►
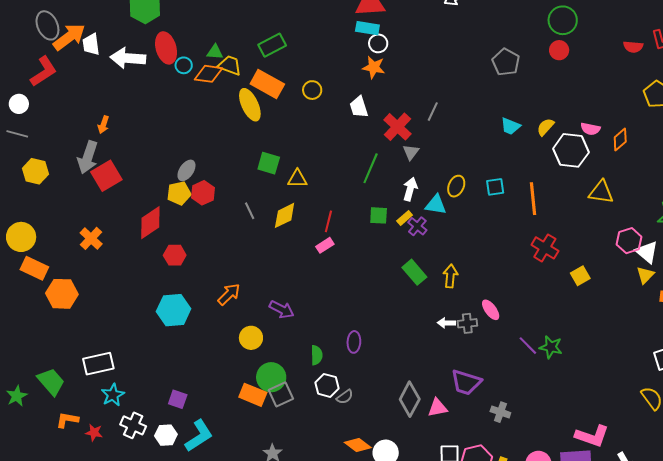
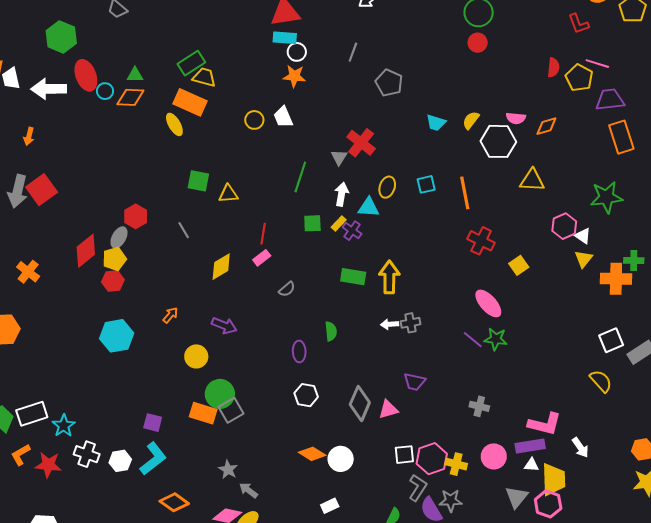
red semicircle: (633, 47) -> (553, 68), moved, turned -84
gray pentagon: (506, 62) -> (389, 83), moved
yellow trapezoid: (230, 65) -> (204, 77), moved
yellow circle: (312, 90) -> (254, 120), moved
yellow ellipse: (250, 105) -> (174, 124), size x0.7
gray line: (433, 112) -> (353, 52), moved
orange arrow: (103, 125) -> (29, 136), moved
red cross: (397, 127) -> (361, 143), moved
orange diamond: (620, 139) -> (546, 126), turned 30
gray ellipse: (186, 170) -> (119, 237), moved
red square: (106, 176) -> (42, 190), moved
yellow pentagon: (179, 193) -> (114, 259), moved
yellow diamond: (285, 215) -> (221, 267), moved
white triangle: (647, 252) -> (583, 236), size x0.7
green rectangle: (414, 272) -> (353, 277), turned -35
yellow arrow: (450, 276) -> (389, 277), size x1.4
orange arrow: (229, 294) -> (170, 315), size x0.7
pink ellipse: (491, 310) -> (488, 303), moved, size x1.4
green semicircle: (317, 355) -> (331, 331), moved
white rectangle: (98, 364) -> (32, 414), moved
purple trapezoid: (466, 382) -> (414, 382), size x0.7
white hexagon: (327, 385) -> (306, 395), moved
gray semicircle: (345, 397) -> (287, 289), moved
purple square: (178, 399) -> (153, 423), moved
gray cross: (500, 412) -> (479, 406), moved
orange L-shape: (67, 420) -> (21, 455), turned -35
red star: (94, 433) -> (48, 465), size x1.5

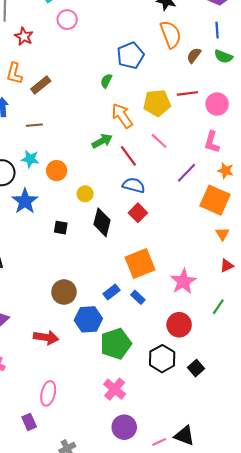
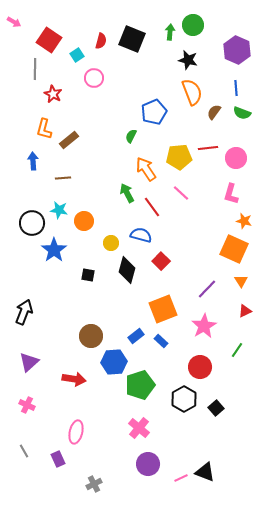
green arrow: (102, 141) -> (127, 193), turned -90
purple line: (186, 173) -> (207, 289), moved
blue semicircle: (134, 185) -> (141, 235), moved

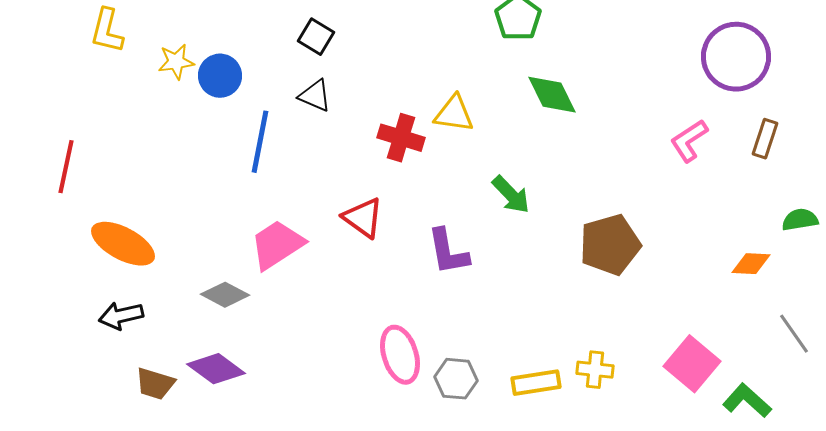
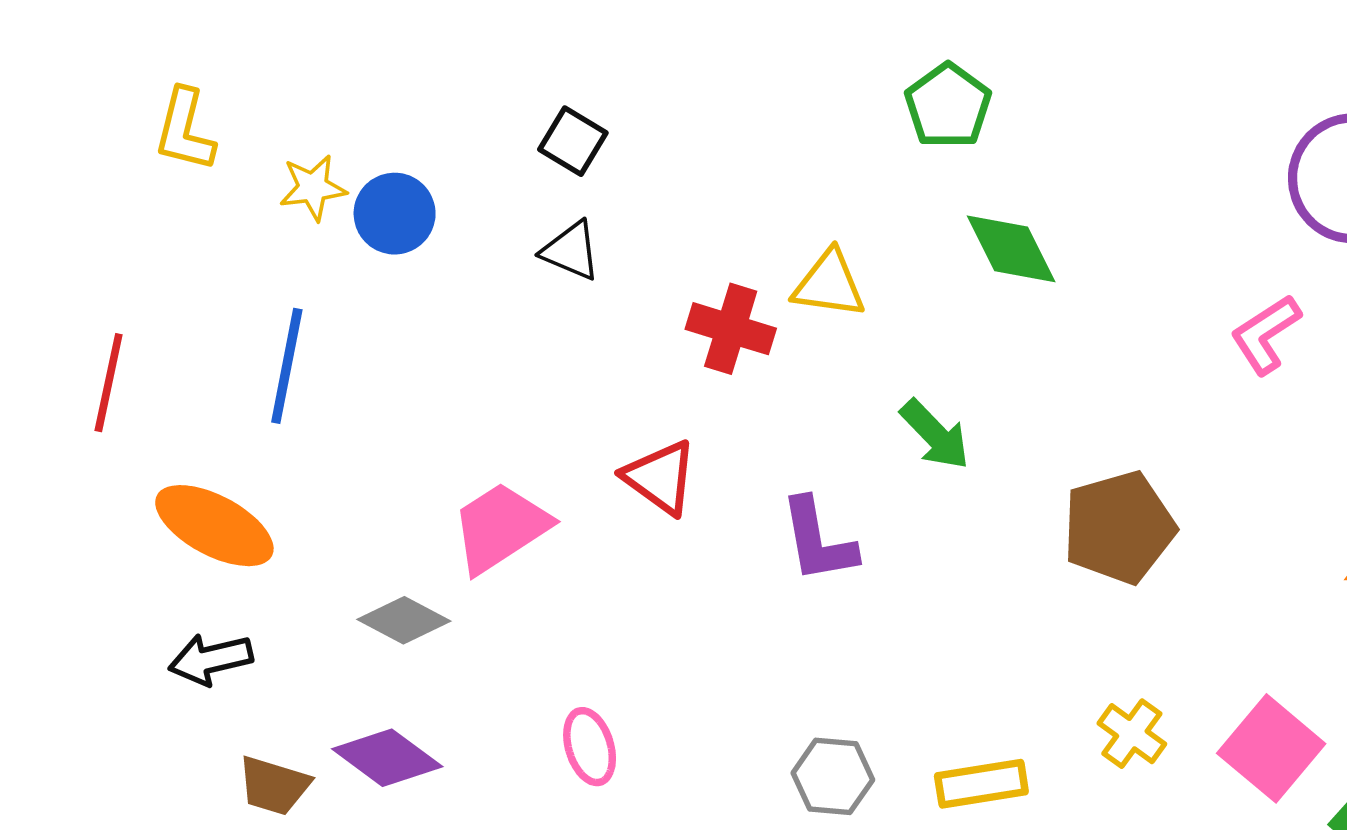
blue line: (260, 142) -> (287, 366), moved
pink ellipse: (400, 355) -> (590, 747), moved, size x0.7
yellow cross: (595, 370) -> (1132, 734), moved, turned 30

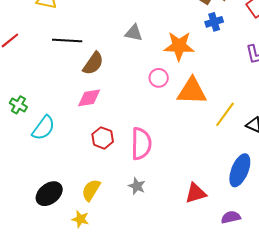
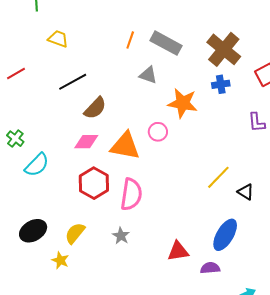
gray triangle: (134, 33) -> (148, 75), moved
black line: (67, 41) -> (73, 82), turned -40
orange triangle: (192, 91) -> (125, 146), moved
red hexagon: (103, 138) -> (94, 183), size x1.4
purple semicircle: (231, 217) -> (210, 268), moved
◄
Output exactly one stretch of the listing: from the line containing "purple trapezoid: (466, 382)" through the line containing "orange L-shape: (67, 420)", both end lines included.

purple trapezoid: (466, 382) -> (414, 382), size x0.7
white hexagon: (327, 385) -> (306, 395), moved
gray semicircle: (345, 397) -> (287, 289), moved
purple square: (178, 399) -> (153, 423), moved
gray cross: (500, 412) -> (479, 406), moved
orange L-shape: (67, 420) -> (21, 455), turned -35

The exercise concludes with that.